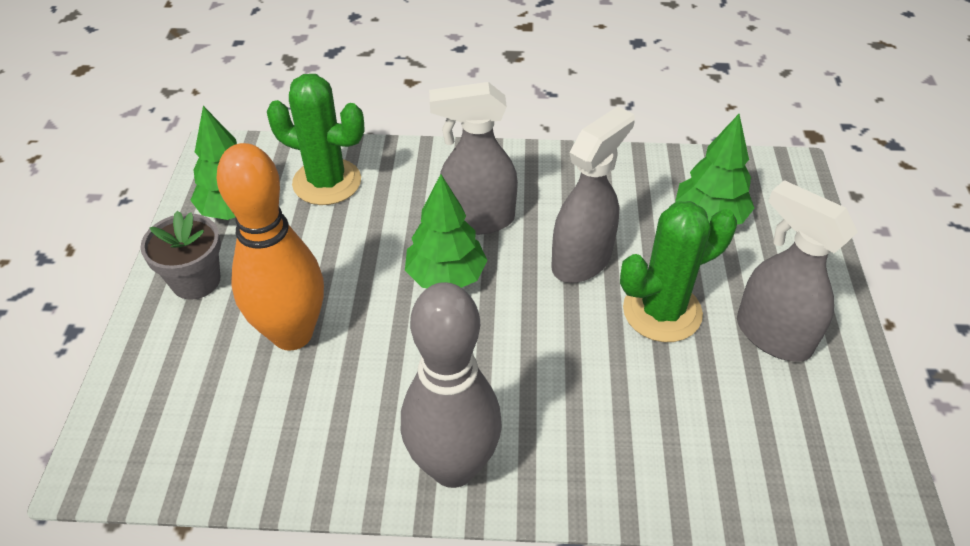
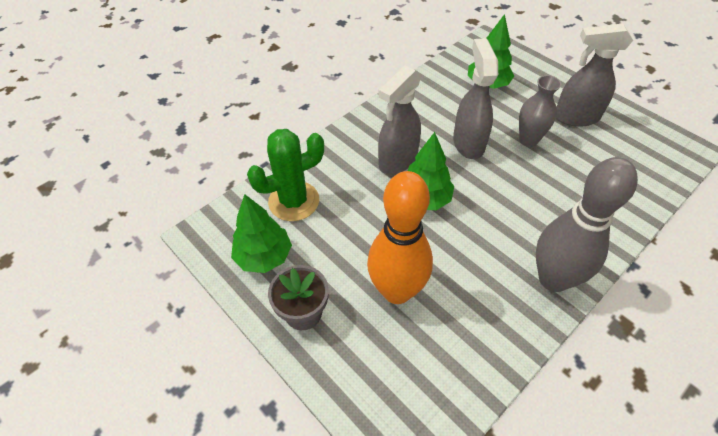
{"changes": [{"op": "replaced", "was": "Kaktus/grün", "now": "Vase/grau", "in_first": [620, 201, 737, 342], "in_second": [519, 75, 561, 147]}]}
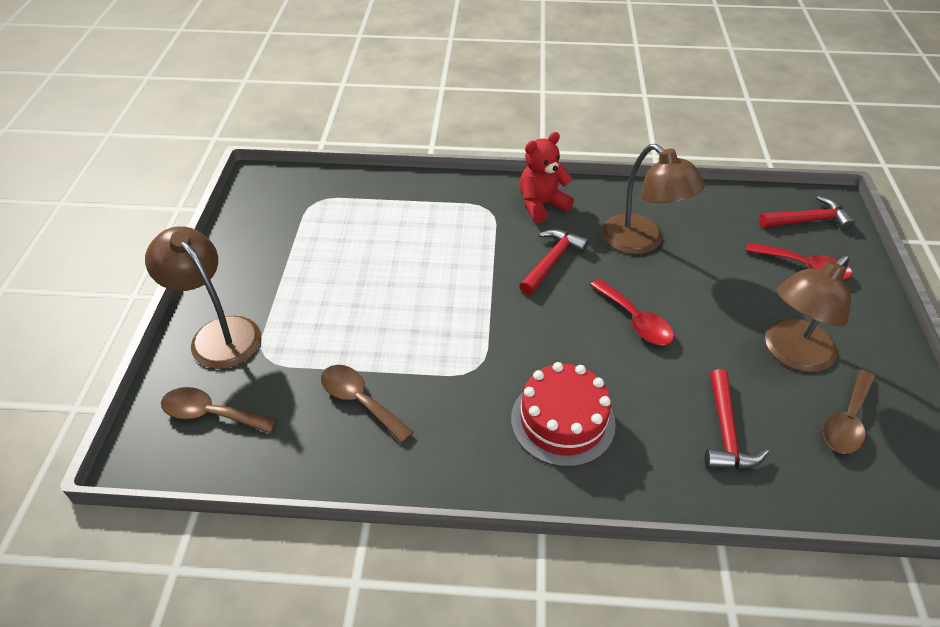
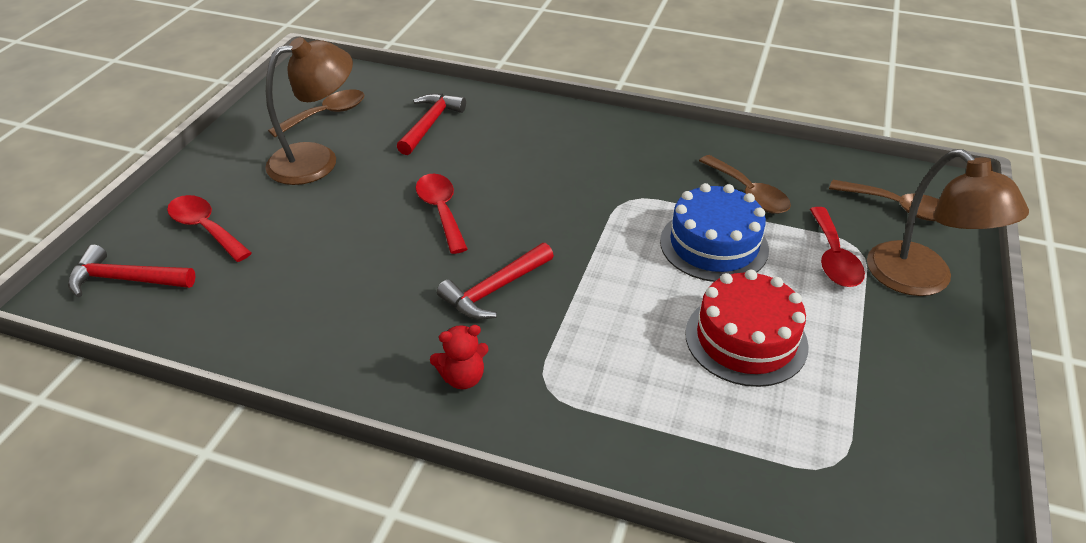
{"changes": [{"op": "moved", "was": "Kuchen/rot", "in_first": [511, 362, 616, 467], "in_second": [685, 270, 809, 387]}, {"op": "resized", "was": "Teddybär/rot", "in_first": [520, 132, 574, 223], "in_second": [430, 325, 489, 389], "ratio": 0.65}, {"op": "removed", "was": "Lampe/braun", "in_first": [602, 144, 705, 254]}, {"op": "added", "now": "Kuchen/blau", "in_second": [660, 183, 769, 282]}, {"op": "added", "now": "Löffel/rot", "in_second": [810, 207, 865, 287]}]}
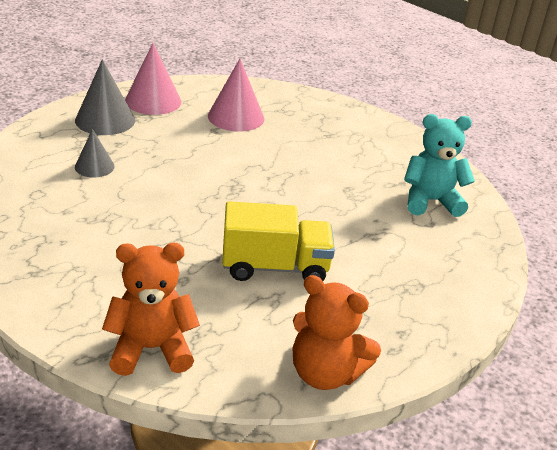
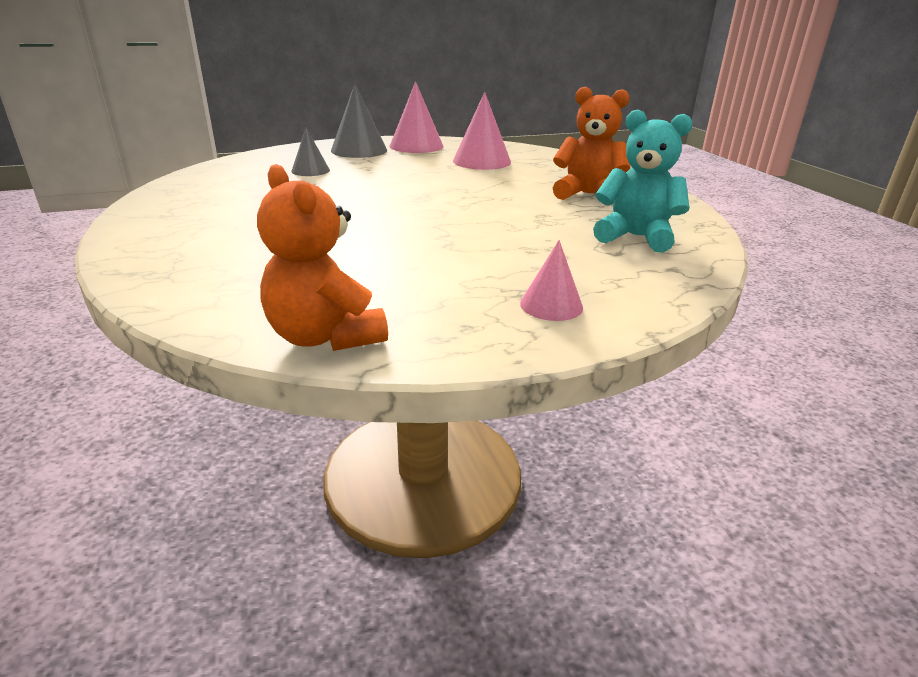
{"changes": [{"op": "moved", "was": "Teddybär/orange", "in_first": [102, 242, 200, 376], "in_second": [553, 87, 630, 205]}, {"op": "removed", "was": "Lastwagen/gelb", "in_first": [222, 201, 335, 281]}, {"op": "added", "now": "Kegel/rosa", "in_second": [520, 240, 583, 321]}]}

• • • •

■ What the exercise asks ■
Restate, word for word, all of the material above, leaving out the images.

■ Result for this task ■
{"changes": [{"op": "replaced", "was": "Kaktus/grün", "now": "Vase/grau", "in_first": [620, 201, 737, 342], "in_second": [519, 75, 561, 147]}]}
{"changes": [{"op": "moved", "was": "Kuchen/rot", "in_first": [511, 362, 616, 467], "in_second": [685, 270, 809, 387]}, {"op": "resized", "was": "Teddybär/rot", "in_first": [520, 132, 574, 223], "in_second": [430, 325, 489, 389], "ratio": 0.65}, {"op": "removed", "was": "Lampe/braun", "in_first": [602, 144, 705, 254]}, {"op": "added", "now": "Kuchen/blau", "in_second": [660, 183, 769, 282]}, {"op": "added", "now": "Löffel/rot", "in_second": [810, 207, 865, 287]}]}
{"changes": [{"op": "moved", "was": "Teddybär/orange", "in_first": [102, 242, 200, 376], "in_second": [553, 87, 630, 205]}, {"op": "removed", "was": "Lastwagen/gelb", "in_first": [222, 201, 335, 281]}, {"op": "added", "now": "Kegel/rosa", "in_second": [520, 240, 583, 321]}]}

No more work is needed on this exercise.